#### Exercise objective
What you return must match the records word for word, except that pictures are dropped.
/---
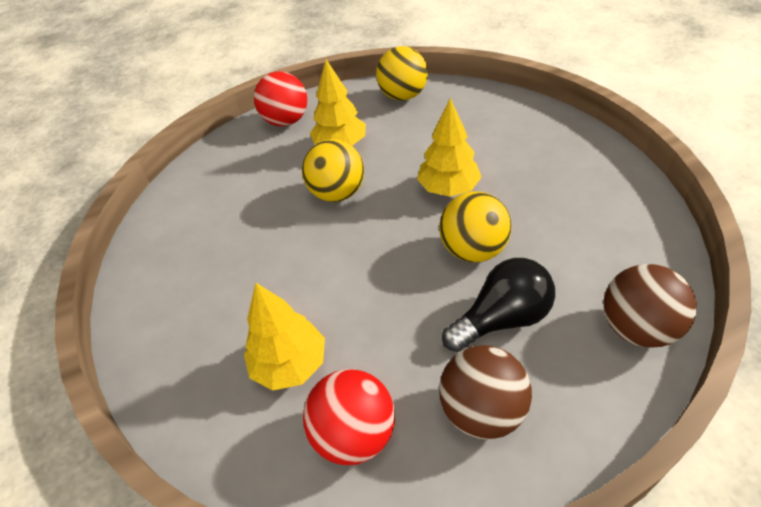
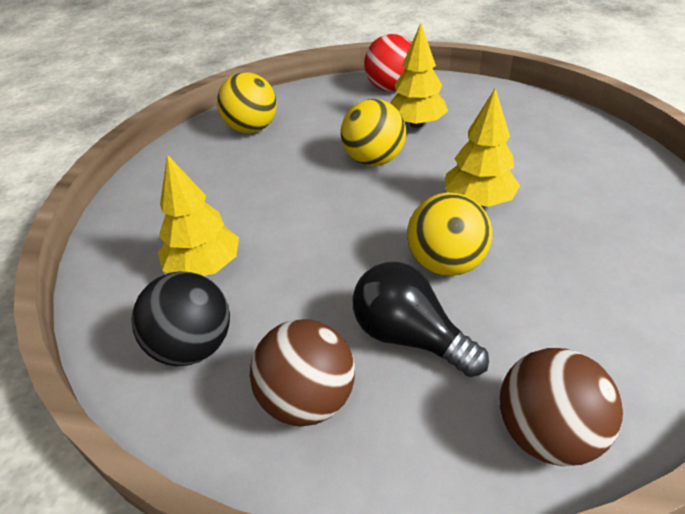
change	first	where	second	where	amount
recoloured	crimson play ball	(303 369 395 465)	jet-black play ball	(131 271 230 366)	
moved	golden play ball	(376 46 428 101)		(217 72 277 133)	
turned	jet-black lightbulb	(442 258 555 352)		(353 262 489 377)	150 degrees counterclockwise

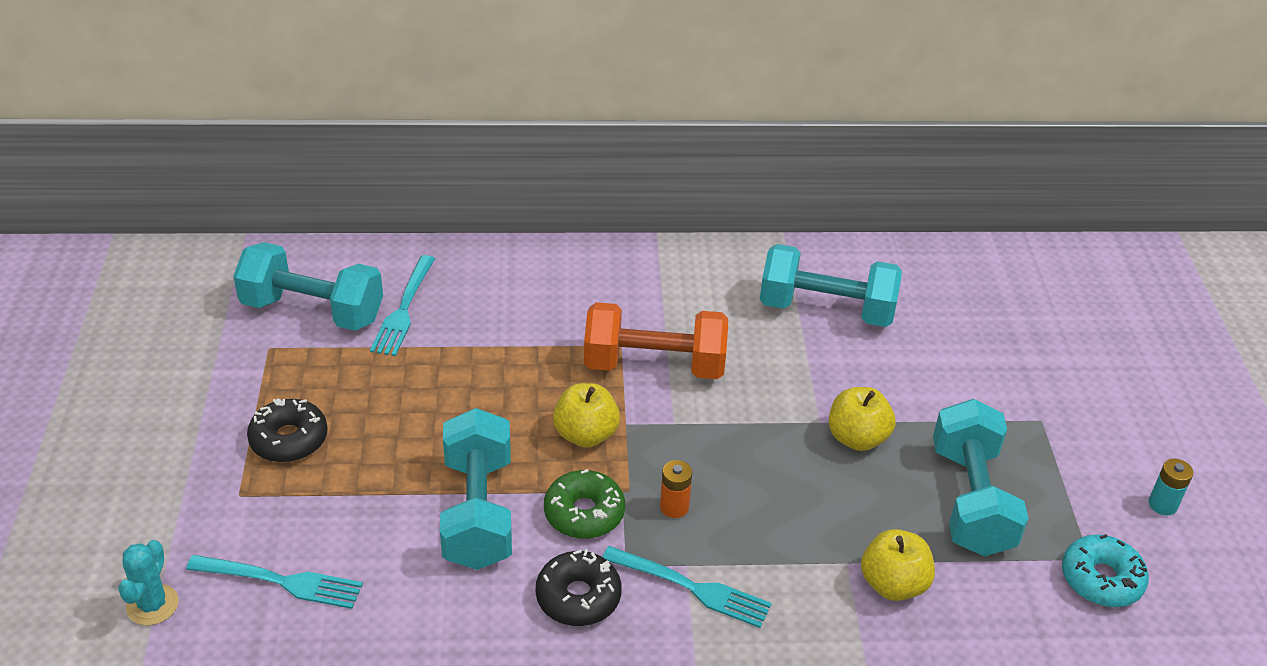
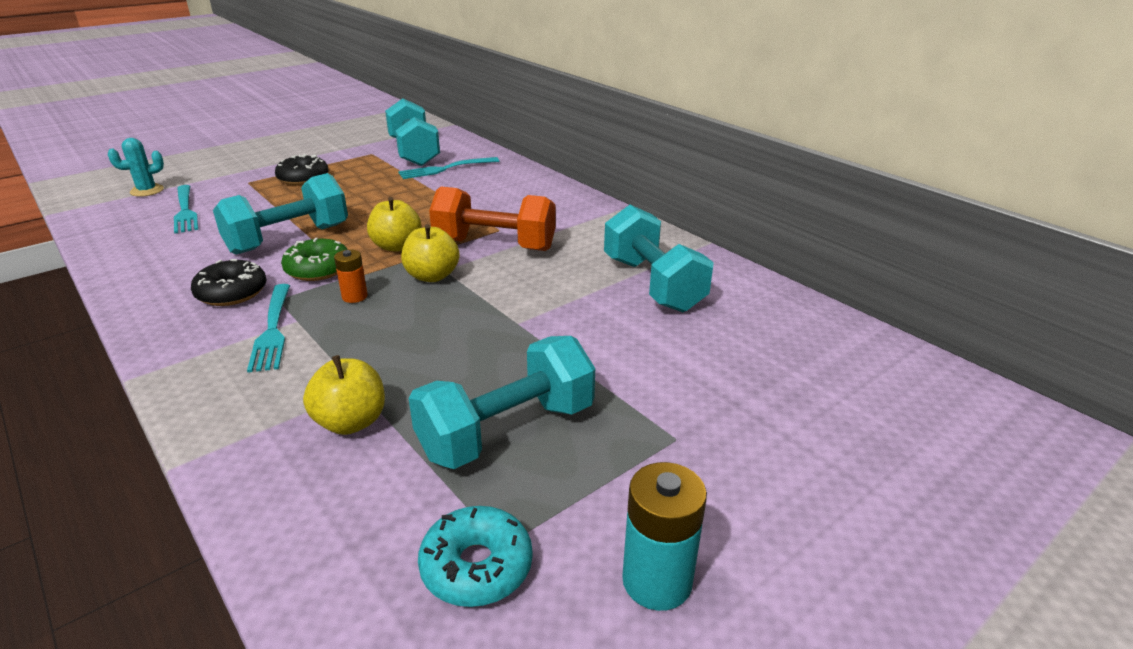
change	first	where	second	where	amount
turned	bright orange hand weight	(584 302 728 379)		(429 186 556 251)	45 degrees counterclockwise
moved	golden apple	(829 387 895 451)		(401 224 460 282)	
resized	turquoise AA battery	(1149 459 1193 515)		(622 462 707 611)	x1.69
\---
#### Task output
change	first	where	second	where	amount
recoloured	crimson play ball	(303 369 395 465)	jet-black play ball	(131 271 230 366)	
moved	golden play ball	(376 46 428 101)		(217 72 277 133)	
turned	jet-black lightbulb	(442 258 555 352)		(353 262 489 377)	150 degrees counterclockwise

change	first	where	second	where	amount
turned	bright orange hand weight	(584 302 728 379)		(429 186 556 251)	45 degrees counterclockwise
moved	golden apple	(829 387 895 451)		(401 224 460 282)	
resized	turquoise AA battery	(1149 459 1193 515)		(622 462 707 611)	x1.69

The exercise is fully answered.